● **Task item**: Total the lines of the entries below that hold the string "spinning", then write only that total.

● **Input records**:
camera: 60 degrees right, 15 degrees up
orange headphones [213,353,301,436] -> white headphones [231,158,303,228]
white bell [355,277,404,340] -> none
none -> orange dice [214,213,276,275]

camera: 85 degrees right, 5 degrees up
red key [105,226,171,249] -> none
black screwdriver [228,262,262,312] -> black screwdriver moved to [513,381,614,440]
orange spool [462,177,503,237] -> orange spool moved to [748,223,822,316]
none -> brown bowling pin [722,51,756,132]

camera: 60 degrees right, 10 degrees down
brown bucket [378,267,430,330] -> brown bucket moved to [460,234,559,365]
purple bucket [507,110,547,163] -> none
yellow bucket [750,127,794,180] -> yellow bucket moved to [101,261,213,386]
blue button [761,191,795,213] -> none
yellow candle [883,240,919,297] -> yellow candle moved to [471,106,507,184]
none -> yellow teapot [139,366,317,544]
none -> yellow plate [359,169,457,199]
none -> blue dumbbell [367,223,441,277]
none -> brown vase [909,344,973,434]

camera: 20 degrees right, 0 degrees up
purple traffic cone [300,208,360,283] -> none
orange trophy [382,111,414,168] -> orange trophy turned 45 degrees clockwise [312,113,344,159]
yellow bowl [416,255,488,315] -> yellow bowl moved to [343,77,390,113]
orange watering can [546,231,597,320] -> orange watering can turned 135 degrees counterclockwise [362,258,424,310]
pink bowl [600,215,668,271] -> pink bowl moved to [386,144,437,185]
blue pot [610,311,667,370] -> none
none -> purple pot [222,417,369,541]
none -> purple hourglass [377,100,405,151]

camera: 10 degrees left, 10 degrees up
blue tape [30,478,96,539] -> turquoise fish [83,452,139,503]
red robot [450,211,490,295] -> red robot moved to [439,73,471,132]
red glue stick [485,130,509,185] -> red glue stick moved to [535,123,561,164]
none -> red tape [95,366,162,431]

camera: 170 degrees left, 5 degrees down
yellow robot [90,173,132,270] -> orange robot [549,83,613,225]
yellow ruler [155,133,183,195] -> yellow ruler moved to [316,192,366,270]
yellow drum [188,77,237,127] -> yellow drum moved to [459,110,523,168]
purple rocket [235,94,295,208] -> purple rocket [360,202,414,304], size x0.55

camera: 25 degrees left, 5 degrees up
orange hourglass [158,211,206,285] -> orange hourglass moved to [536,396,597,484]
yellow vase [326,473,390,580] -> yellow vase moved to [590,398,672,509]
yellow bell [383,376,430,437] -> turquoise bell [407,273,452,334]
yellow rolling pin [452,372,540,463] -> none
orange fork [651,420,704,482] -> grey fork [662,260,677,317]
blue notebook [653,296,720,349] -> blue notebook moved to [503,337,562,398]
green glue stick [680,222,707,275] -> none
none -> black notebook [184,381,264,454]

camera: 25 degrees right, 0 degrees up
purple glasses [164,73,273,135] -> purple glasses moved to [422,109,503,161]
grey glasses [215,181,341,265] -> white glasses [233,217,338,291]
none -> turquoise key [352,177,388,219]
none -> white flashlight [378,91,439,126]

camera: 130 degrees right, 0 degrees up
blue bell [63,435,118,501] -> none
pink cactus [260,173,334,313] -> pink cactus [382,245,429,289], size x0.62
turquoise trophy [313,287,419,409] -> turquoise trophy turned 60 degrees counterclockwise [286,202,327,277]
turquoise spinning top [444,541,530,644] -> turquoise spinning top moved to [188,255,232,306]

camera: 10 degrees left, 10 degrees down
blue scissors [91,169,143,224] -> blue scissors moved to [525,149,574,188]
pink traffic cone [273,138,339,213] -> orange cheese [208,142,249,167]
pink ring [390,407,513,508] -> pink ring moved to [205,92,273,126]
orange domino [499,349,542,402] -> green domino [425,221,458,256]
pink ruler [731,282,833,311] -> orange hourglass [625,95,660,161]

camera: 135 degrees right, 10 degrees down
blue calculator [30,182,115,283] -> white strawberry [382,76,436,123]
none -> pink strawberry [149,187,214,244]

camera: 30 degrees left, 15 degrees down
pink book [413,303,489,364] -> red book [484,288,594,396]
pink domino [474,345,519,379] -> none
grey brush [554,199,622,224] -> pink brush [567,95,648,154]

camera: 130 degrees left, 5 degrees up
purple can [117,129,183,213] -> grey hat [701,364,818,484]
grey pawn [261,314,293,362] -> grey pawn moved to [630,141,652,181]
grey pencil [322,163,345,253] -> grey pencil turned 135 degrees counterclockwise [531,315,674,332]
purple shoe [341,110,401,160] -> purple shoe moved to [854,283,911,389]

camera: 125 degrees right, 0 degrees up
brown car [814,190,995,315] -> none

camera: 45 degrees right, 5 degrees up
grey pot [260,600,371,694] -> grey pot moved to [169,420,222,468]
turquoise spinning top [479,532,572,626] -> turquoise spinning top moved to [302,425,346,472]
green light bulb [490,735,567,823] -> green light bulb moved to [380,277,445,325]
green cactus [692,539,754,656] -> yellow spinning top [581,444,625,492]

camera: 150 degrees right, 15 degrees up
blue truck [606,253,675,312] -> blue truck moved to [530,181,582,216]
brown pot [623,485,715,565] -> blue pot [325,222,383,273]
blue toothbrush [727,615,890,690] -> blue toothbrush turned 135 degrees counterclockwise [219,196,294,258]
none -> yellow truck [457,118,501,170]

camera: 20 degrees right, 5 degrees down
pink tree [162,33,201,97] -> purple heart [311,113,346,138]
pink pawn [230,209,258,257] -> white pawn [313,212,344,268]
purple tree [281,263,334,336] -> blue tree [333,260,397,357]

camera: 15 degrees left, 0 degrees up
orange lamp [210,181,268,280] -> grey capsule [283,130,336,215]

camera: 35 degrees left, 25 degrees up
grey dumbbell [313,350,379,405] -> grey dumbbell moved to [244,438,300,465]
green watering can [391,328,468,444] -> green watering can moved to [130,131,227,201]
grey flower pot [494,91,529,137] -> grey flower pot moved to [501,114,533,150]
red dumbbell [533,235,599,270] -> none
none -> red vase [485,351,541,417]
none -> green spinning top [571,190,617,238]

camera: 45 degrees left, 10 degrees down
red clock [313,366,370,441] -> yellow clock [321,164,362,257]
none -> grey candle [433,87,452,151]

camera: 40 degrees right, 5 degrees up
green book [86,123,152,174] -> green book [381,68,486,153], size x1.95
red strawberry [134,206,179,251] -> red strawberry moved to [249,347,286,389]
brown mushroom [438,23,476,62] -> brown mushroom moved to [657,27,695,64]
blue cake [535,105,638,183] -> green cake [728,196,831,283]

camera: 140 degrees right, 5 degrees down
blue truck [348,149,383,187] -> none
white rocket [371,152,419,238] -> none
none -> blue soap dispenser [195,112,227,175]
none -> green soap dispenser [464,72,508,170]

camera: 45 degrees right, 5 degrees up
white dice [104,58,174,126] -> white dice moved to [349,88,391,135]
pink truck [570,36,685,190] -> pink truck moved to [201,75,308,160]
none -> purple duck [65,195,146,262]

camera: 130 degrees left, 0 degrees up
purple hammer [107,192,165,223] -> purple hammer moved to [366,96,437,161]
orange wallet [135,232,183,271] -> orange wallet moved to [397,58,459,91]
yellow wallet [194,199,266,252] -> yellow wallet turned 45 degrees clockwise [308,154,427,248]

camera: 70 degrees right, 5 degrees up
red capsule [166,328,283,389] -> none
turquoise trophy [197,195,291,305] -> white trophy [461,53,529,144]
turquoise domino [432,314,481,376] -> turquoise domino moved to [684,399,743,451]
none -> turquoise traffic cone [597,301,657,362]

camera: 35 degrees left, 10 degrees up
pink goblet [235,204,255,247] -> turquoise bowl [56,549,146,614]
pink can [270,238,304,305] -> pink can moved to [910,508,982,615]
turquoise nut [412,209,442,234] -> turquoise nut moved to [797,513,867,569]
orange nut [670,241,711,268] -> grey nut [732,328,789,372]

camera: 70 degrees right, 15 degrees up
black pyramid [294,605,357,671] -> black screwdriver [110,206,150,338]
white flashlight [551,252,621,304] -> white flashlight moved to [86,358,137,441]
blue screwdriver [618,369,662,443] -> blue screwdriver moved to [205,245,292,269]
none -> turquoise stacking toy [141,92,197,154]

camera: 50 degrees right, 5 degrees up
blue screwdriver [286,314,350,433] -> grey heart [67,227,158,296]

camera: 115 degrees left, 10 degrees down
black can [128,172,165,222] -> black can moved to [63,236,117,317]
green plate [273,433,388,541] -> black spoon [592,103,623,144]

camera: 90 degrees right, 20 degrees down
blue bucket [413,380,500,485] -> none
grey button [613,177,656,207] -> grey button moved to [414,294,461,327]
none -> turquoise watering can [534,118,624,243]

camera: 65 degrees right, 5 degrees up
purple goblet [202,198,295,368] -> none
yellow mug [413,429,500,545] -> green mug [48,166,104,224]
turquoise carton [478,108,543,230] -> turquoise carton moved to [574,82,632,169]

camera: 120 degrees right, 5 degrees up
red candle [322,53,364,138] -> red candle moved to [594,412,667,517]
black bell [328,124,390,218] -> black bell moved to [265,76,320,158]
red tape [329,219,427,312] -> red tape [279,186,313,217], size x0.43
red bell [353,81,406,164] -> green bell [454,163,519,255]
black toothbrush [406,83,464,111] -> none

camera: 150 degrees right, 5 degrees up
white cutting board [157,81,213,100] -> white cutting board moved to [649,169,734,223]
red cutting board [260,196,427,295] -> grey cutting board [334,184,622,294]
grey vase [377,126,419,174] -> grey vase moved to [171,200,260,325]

● **Exercise output**: 4